Your assignment
Start to finish, retype the entries exactly while omitting the pictures.

=== Excerpted data ===

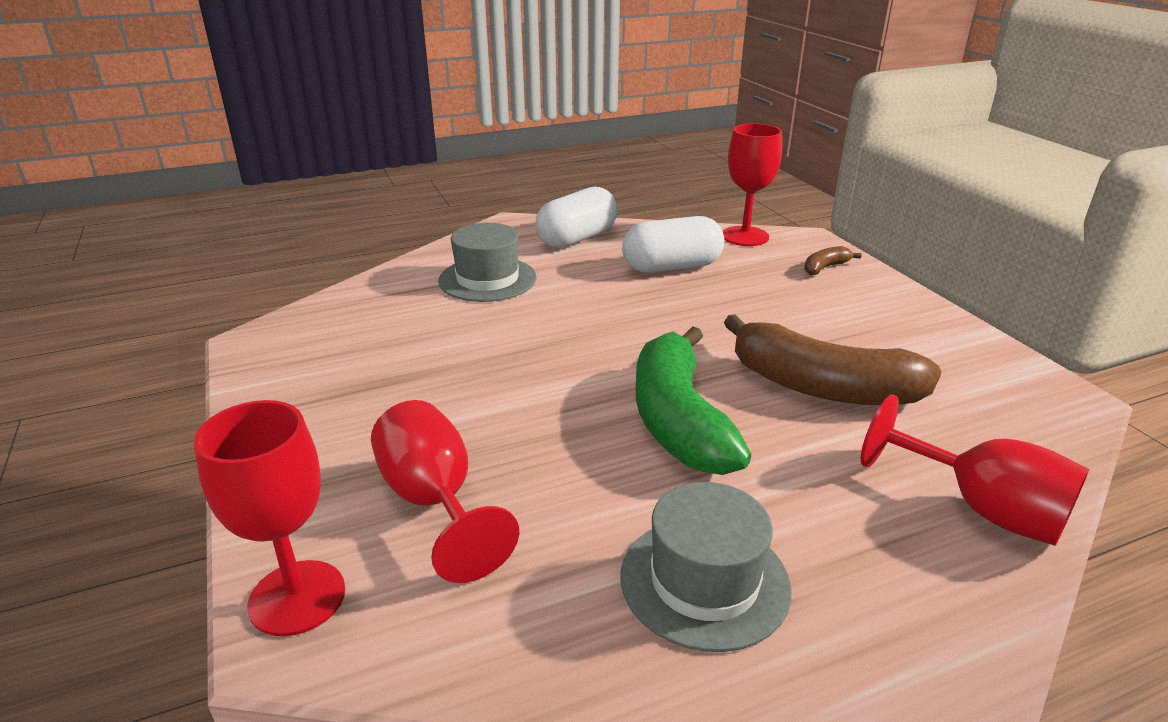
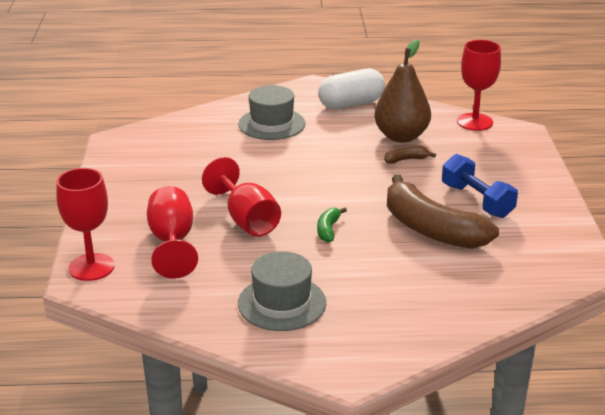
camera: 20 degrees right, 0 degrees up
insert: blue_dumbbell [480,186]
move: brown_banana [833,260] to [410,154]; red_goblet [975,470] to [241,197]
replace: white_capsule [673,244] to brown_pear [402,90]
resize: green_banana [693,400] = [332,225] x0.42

===

Solution for this task
camera: 20 degrees right, 0 degrees up
insert: blue_dumbbell [480,186]
move: brown_banana [833,260] to [410,154]; red_goblet [975,470] to [241,197]
replace: white_capsule [673,244] to brown_pear [402,90]
resize: green_banana [693,400] = [332,225] x0.42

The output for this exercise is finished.